• [Aim of the task]:
Restate word for word the part of the material that runs from the line containing "none -> red brick J2:J3 level 1" through its final line, inclusive, minus the pictures.

___ Input data

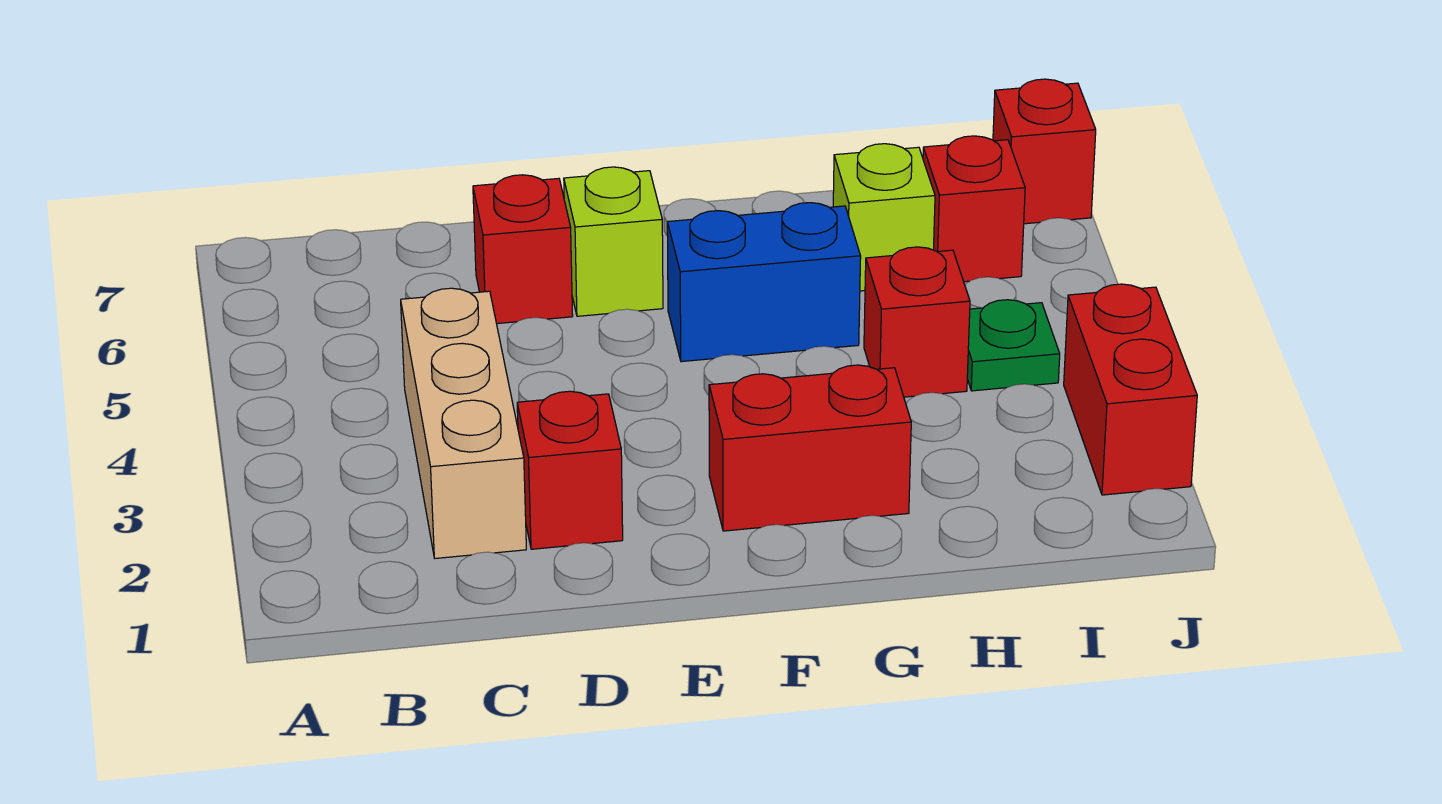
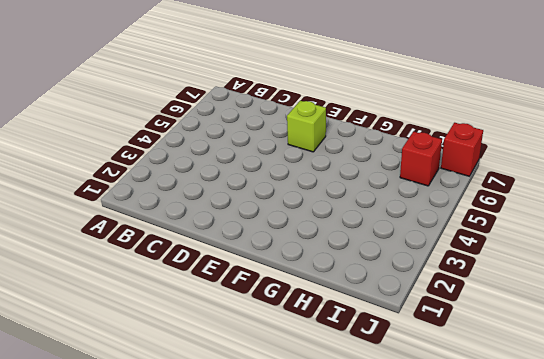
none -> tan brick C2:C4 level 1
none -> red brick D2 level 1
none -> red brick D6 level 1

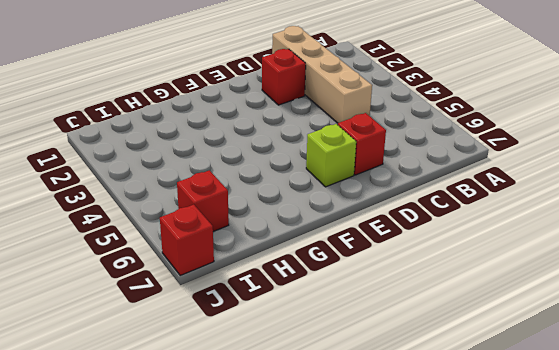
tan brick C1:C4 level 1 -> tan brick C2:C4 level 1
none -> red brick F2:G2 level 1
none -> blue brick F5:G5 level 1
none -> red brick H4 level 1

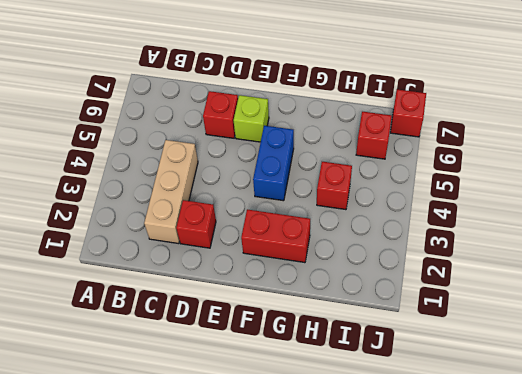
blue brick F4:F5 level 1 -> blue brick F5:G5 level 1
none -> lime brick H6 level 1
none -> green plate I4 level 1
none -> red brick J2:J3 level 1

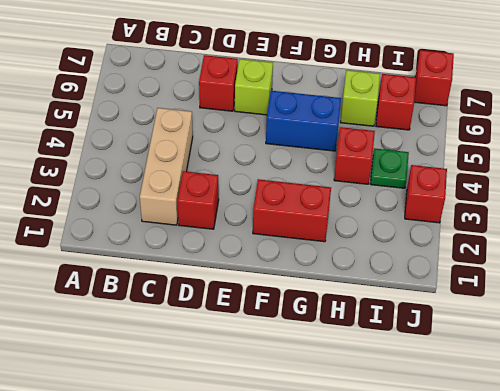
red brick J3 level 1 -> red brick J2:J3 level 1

______

• [Result]:
none -> red brick J2:J3 level 1

red brick J3 level 1 -> red brick J2:J3 level 1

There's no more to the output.